## Exercise
In the material below, find how many lines contain the string "degrees". Write only that number.

## Collected data
*** Begin section ***

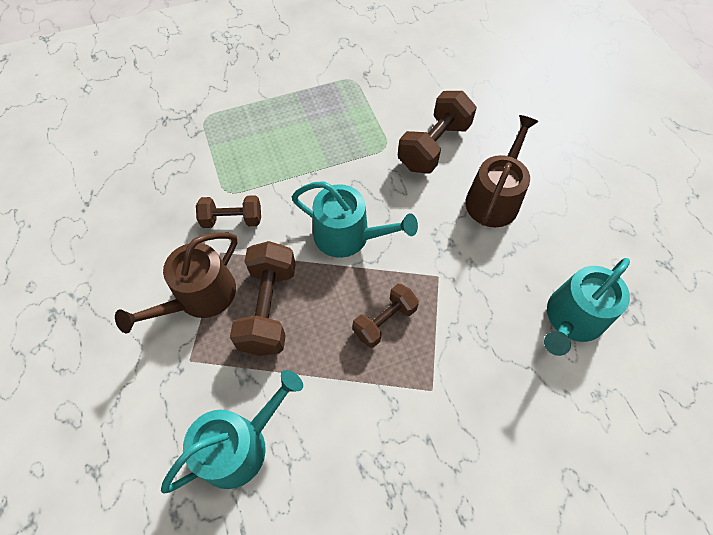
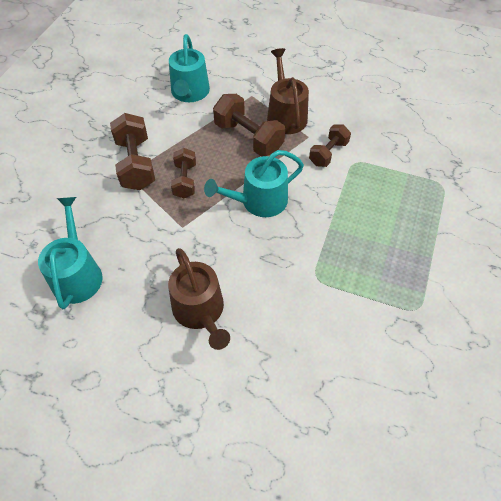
camera: 130 degrees right, 5 degrees down
(433, 146) = (287, 311): brown dumbbell -> brown dumbbell (136, 164)

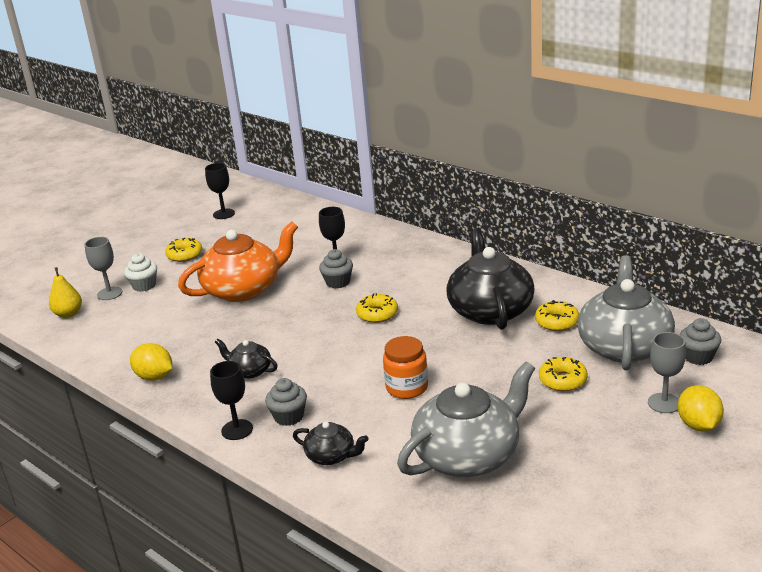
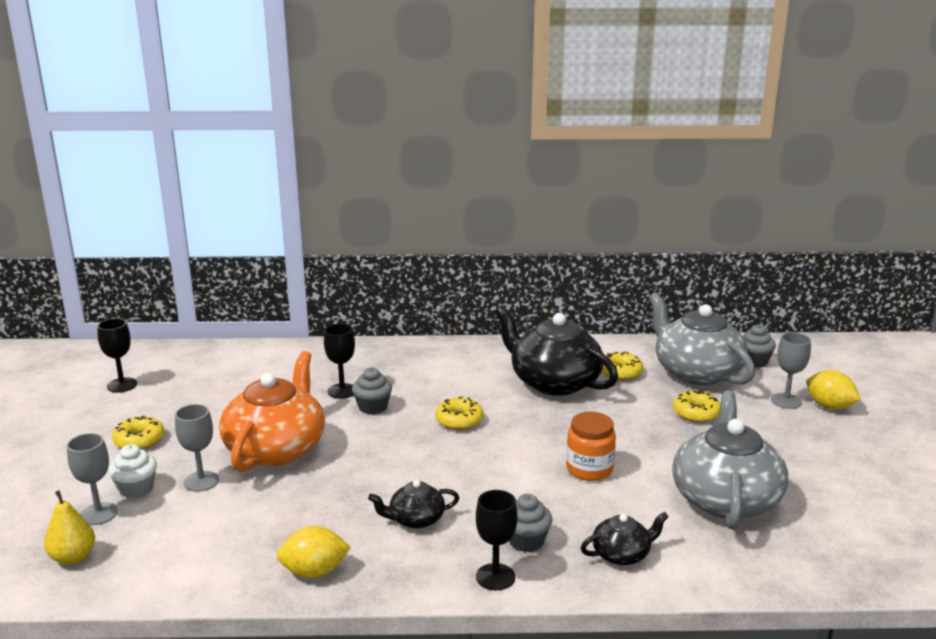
camera: 45 degrees left, 5 degrees down
(178, 294) = (201, 481): none -> grey goblet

*** End section ***

## Problem solution
2